--- Information given Enclosed Below ---

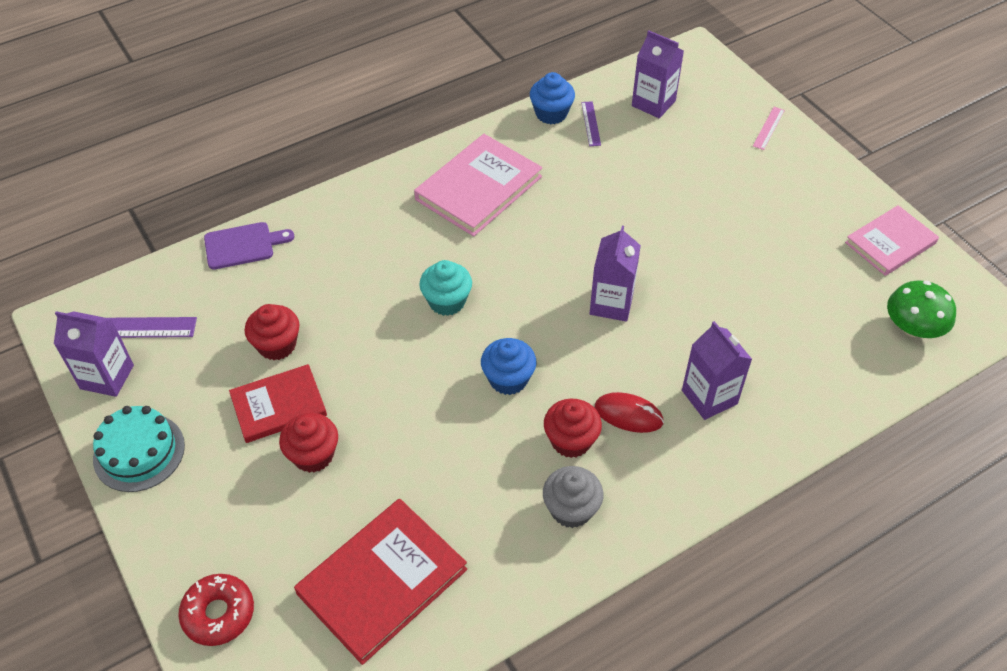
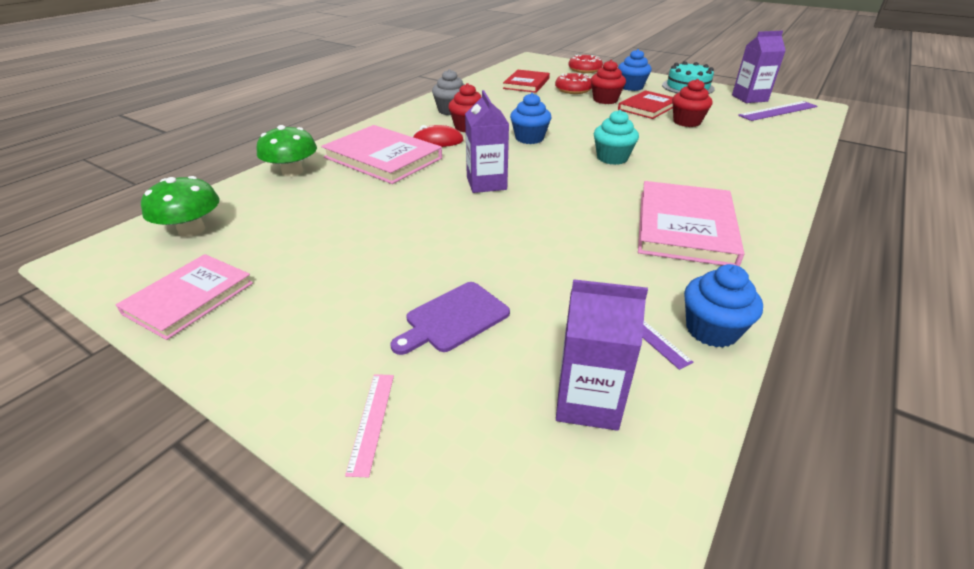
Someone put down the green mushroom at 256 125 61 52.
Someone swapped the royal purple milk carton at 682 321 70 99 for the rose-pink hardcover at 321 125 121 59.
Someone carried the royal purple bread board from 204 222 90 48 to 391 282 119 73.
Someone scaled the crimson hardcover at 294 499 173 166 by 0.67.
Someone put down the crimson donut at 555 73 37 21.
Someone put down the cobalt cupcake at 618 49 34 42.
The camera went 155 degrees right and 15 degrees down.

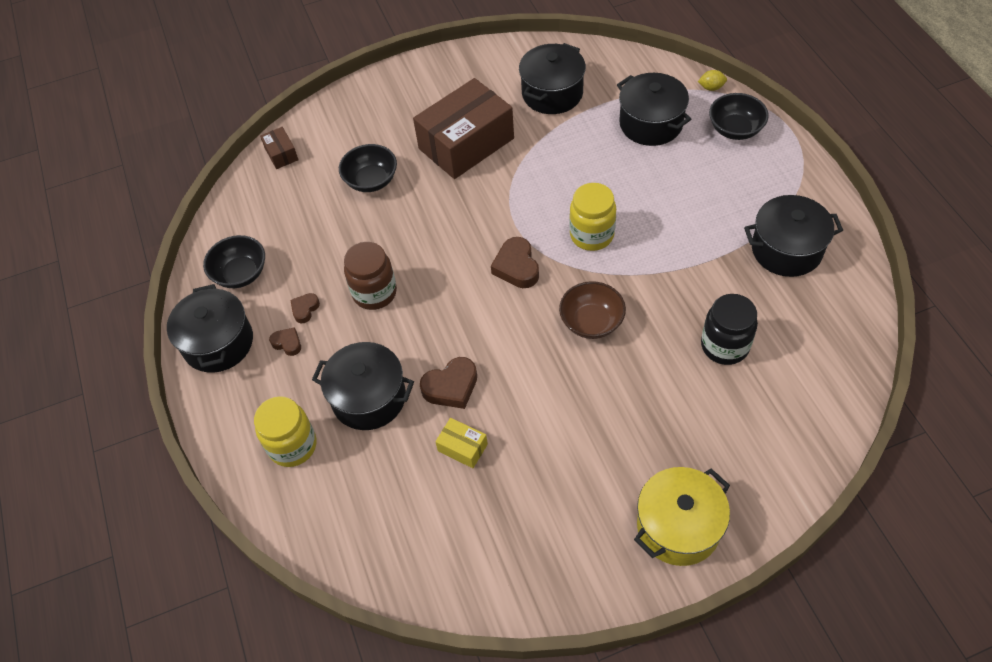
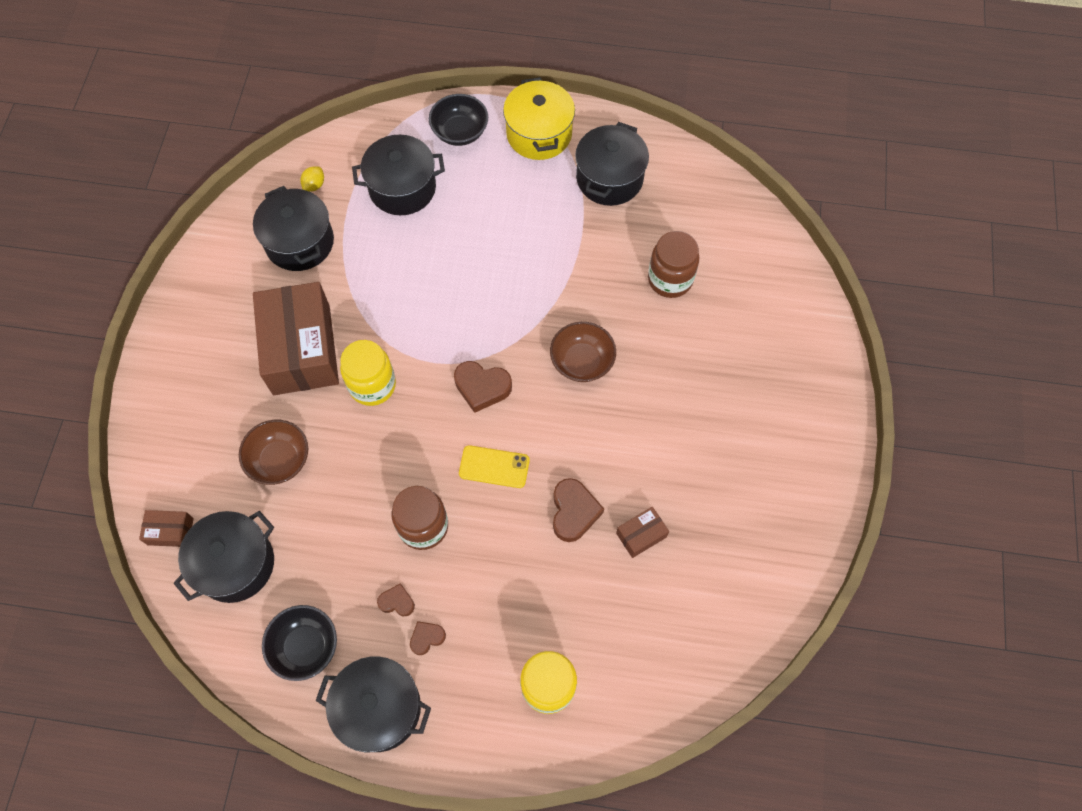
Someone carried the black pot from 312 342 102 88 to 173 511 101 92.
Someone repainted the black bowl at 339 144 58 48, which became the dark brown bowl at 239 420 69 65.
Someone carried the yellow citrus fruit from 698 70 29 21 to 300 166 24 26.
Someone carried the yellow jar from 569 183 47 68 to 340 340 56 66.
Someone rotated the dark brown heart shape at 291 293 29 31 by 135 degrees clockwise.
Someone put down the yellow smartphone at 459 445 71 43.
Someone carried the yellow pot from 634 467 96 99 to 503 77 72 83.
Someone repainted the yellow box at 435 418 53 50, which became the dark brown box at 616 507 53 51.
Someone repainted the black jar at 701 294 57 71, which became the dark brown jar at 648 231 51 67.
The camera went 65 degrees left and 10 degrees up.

--- End of Enclosed Information given ---
--- Information given Enclosed Below ---

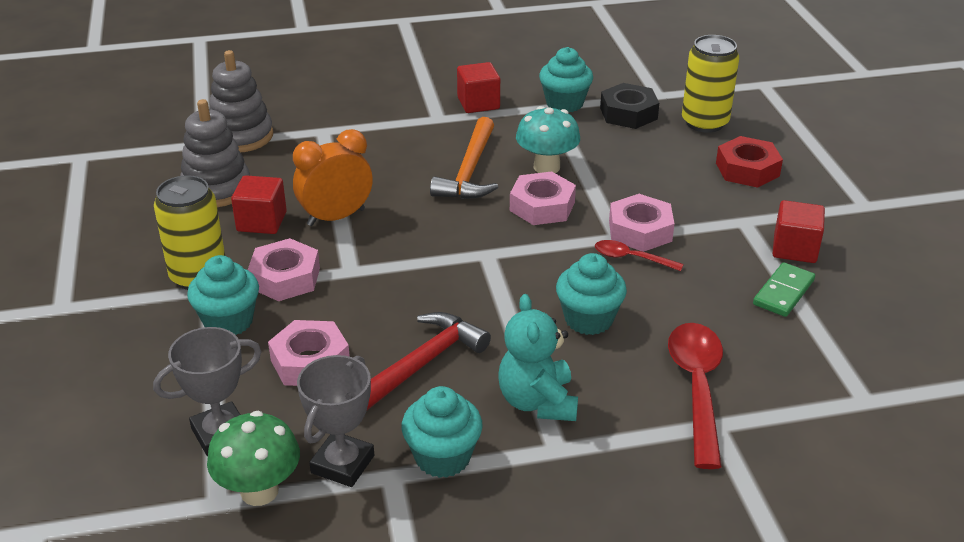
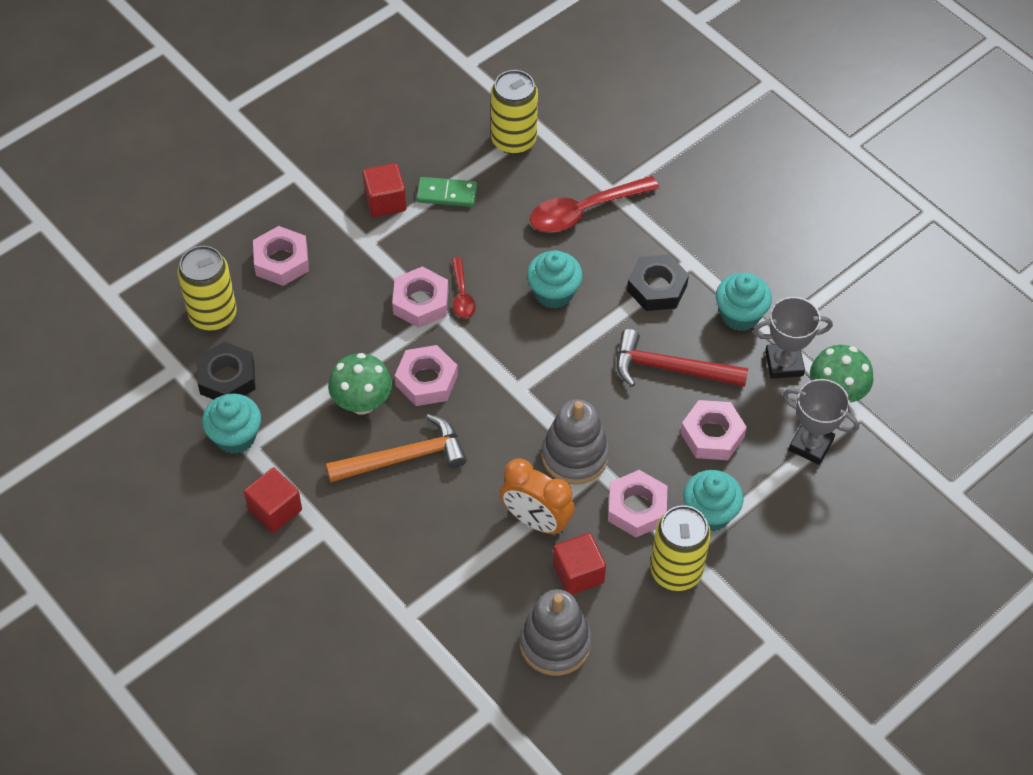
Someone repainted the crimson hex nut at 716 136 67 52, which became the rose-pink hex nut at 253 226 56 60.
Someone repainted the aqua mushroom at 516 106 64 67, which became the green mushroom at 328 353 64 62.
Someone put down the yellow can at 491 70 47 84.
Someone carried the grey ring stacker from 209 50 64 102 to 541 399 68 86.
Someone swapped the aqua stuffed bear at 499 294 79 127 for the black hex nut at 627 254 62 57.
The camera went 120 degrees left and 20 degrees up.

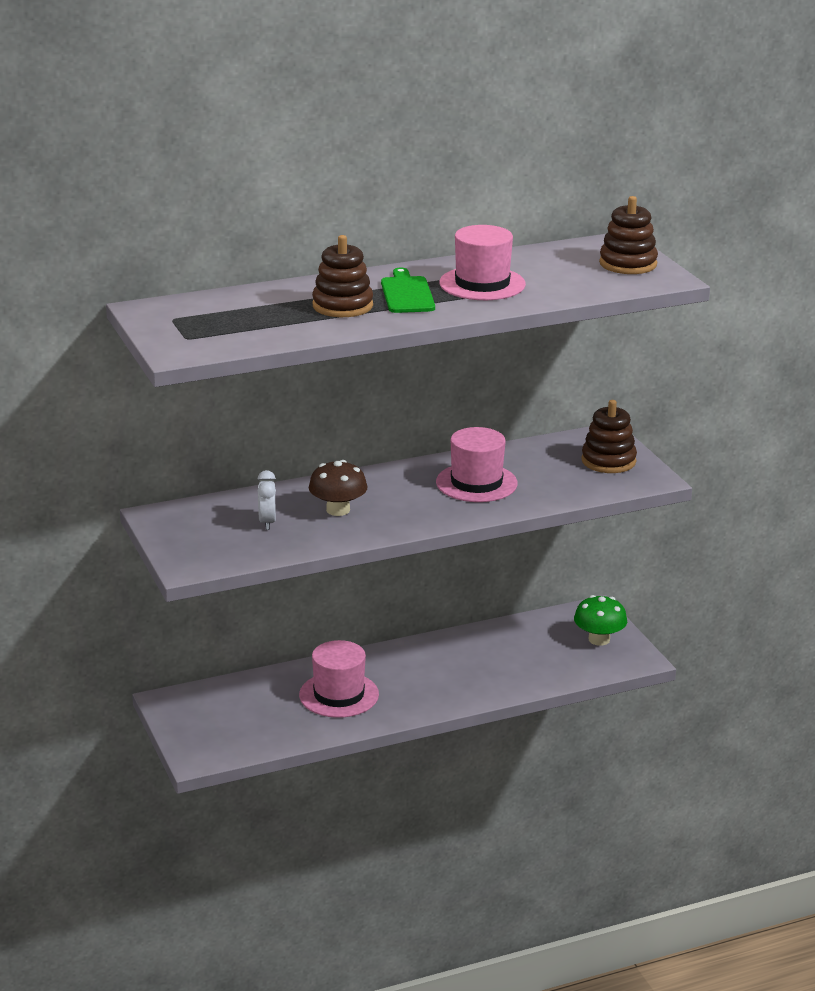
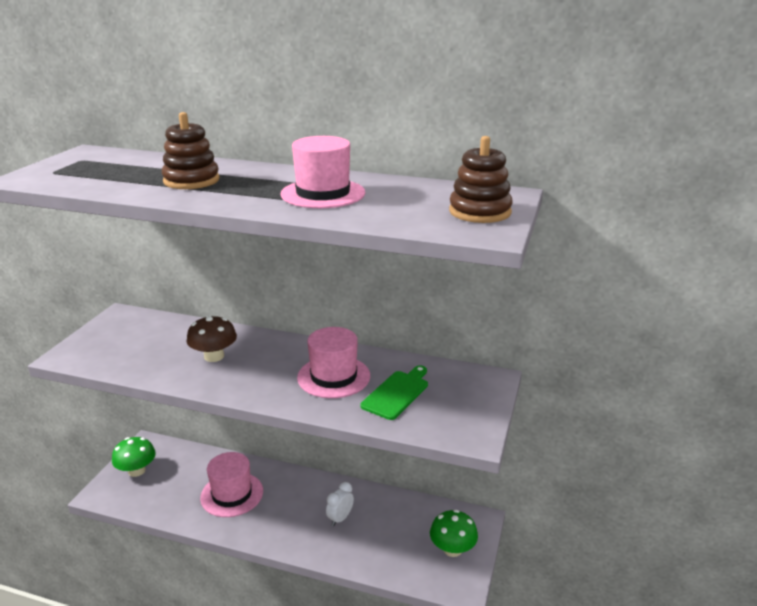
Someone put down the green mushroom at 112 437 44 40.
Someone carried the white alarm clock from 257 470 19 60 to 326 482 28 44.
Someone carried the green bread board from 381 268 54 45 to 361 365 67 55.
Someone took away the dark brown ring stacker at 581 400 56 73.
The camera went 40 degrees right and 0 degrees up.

--- End of Enclosed Information given ---

## Task description
Work out how many lines of the records contain the string "royal". Nothing but the number should be written.

## Exercise output
2